Work task.
Print the entries once more, unchanged.

Source data.
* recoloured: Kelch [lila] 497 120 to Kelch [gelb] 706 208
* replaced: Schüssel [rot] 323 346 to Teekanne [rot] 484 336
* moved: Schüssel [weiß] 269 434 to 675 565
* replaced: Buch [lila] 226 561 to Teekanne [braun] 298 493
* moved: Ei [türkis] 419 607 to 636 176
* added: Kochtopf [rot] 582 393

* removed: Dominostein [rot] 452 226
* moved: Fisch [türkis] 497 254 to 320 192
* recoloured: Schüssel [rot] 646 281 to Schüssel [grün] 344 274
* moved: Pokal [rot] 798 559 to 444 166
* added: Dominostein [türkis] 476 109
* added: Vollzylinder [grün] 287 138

Problem solution.
* recoloured: Kelch [lila] 497 120 to Kelch [gelb] 706 208
* replaced: Schüssel [rot] 323 346 to Teekanne [rot] 484 336
* moved: Schüssel [weiß] 269 434 to 675 565
* replaced: Buch [lila] 226 561 to Teekanne [braun] 298 493
* moved: Ei [türkis] 419 607 to 636 176
* added: Kochtopf [rot] 582 393

* removed: Dominostein [rot] 452 226
* moved: Fisch [türkis] 497 254 to 320 192
* recoloured: Schüssel [rot] 646 281 to Schüssel [grün] 344 274
* moved: Pokal [rot] 798 559 to 444 166
* added: Dominostein [türkis] 476 109
* added: Vollzylinder [grün] 287 138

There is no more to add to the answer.